• EXERCISE BRIEF:
Would you please copy the part of the material below that opens with the line containing "The łódka [zielony]" and closes with the line containing "The doniczka [brązowy] at [636 373] appeared."? Copy it exactly, and only it.

• DATASET ENTRIES:
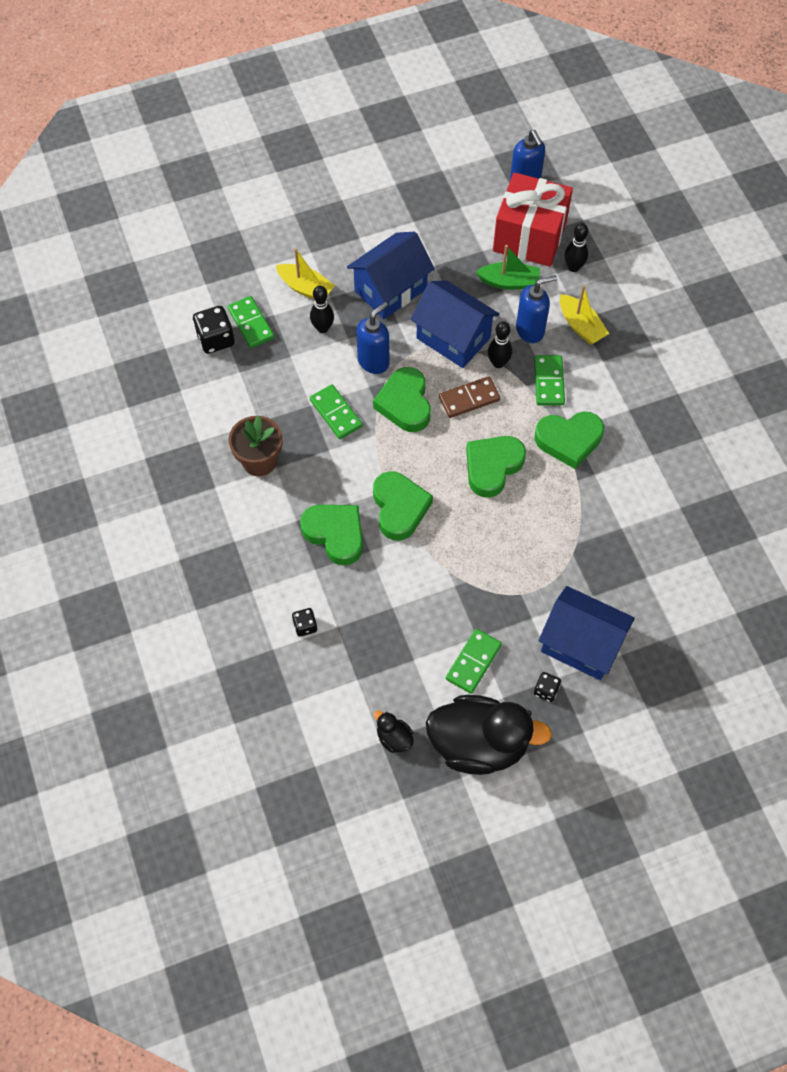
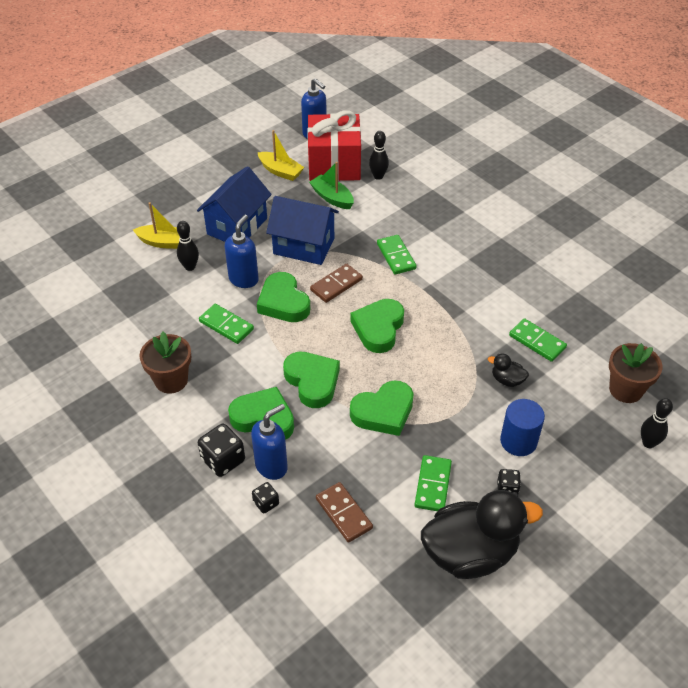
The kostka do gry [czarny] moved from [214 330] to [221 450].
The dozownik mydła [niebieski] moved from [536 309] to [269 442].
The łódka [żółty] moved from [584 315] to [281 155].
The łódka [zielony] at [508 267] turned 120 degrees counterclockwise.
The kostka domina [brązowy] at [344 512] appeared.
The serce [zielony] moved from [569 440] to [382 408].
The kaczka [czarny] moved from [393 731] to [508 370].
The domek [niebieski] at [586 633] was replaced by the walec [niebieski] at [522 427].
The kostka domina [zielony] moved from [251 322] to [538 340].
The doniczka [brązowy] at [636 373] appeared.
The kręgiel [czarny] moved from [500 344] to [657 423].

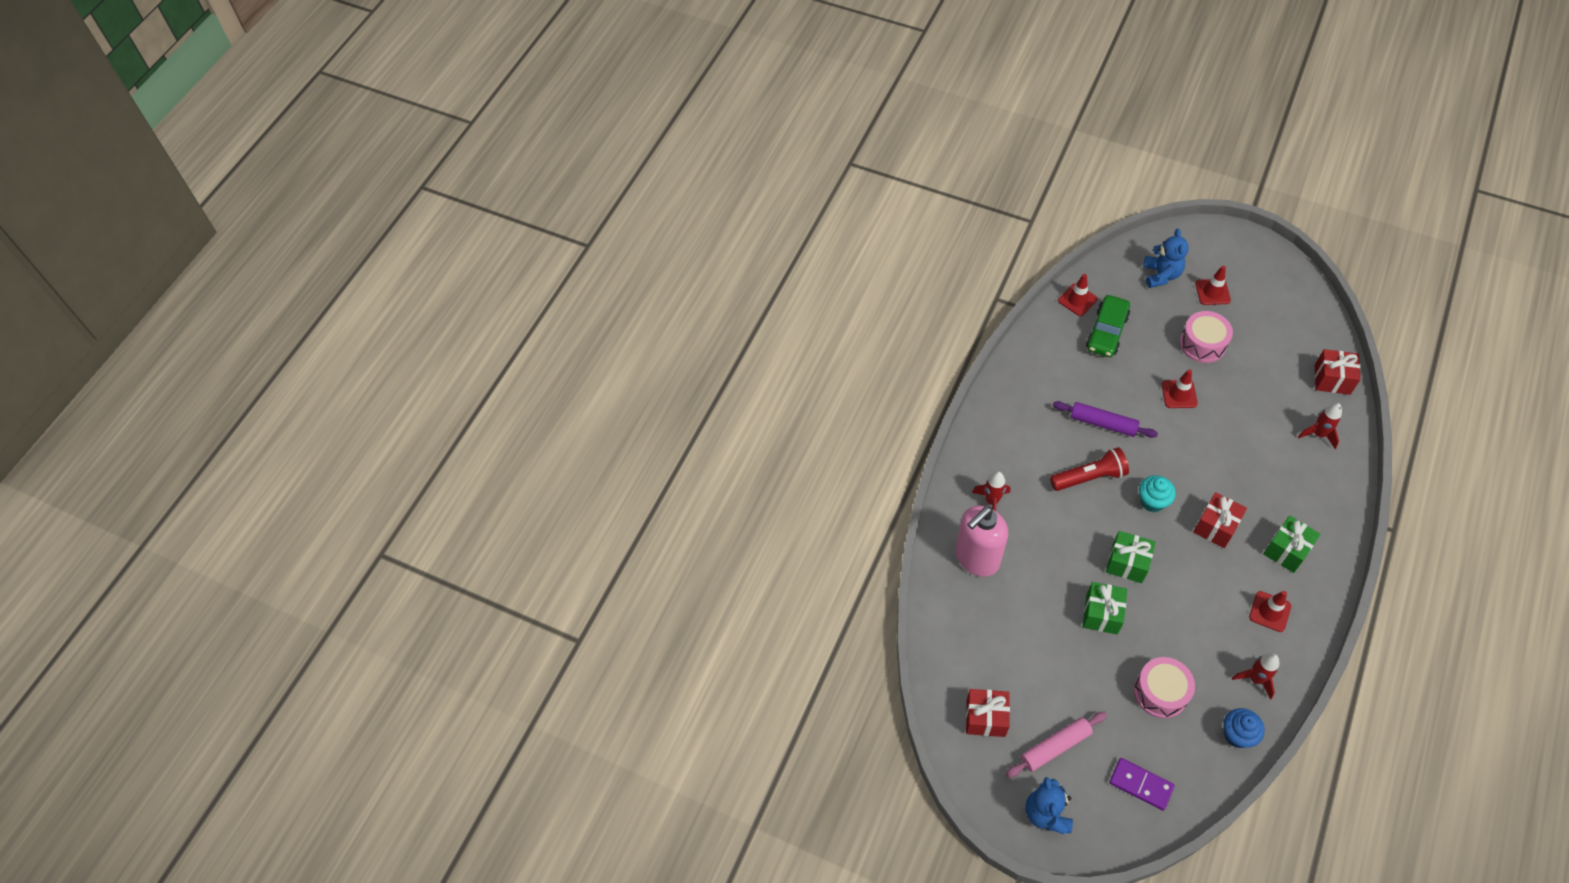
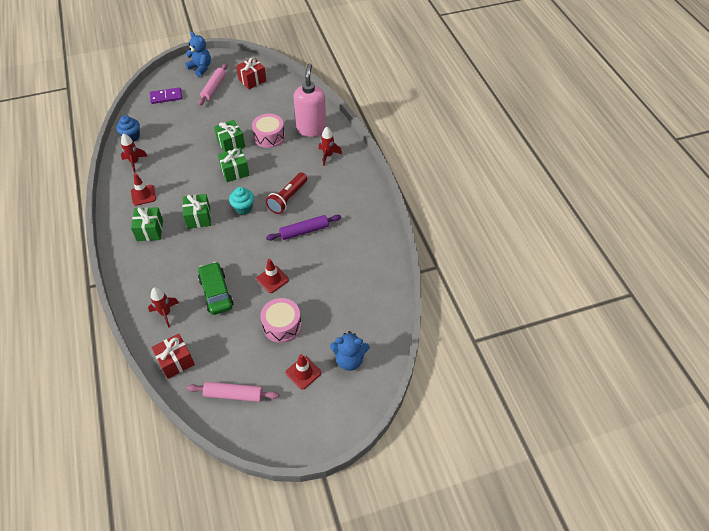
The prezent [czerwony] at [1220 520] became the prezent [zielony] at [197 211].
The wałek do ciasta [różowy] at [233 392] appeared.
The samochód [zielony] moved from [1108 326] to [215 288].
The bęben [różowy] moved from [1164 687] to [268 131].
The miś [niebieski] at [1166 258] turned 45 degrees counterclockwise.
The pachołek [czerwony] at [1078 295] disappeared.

==

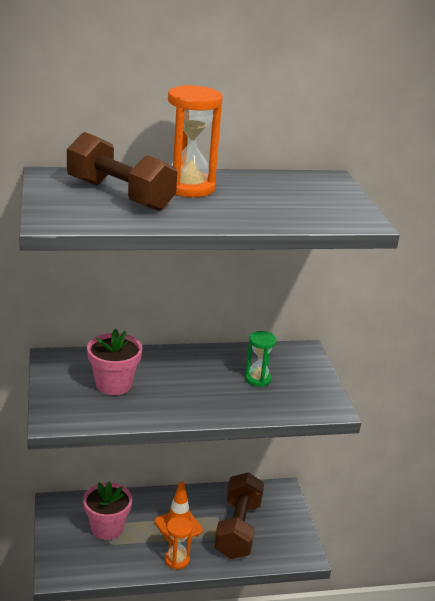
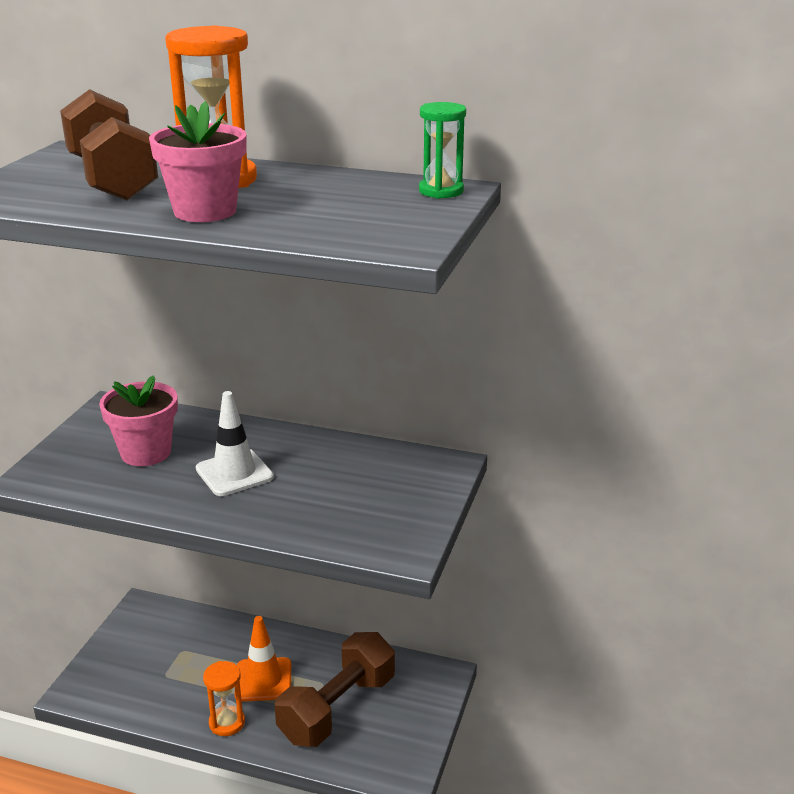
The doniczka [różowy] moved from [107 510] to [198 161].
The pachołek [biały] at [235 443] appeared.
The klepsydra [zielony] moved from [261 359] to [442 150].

• ANSWER FOR THE TASK:
The łódka [zielony] at [508 267] turned 120 degrees counterclockwise.
The kostka domina [brązowy] at [344 512] appeared.
The serce [zielony] moved from [569 440] to [382 408].
The kaczka [czarny] moved from [393 731] to [508 370].
The domek [niebieski] at [586 633] was replaced by the walec [niebieski] at [522 427].
The kostka domina [zielony] moved from [251 322] to [538 340].
The doniczka [brązowy] at [636 373] appeared.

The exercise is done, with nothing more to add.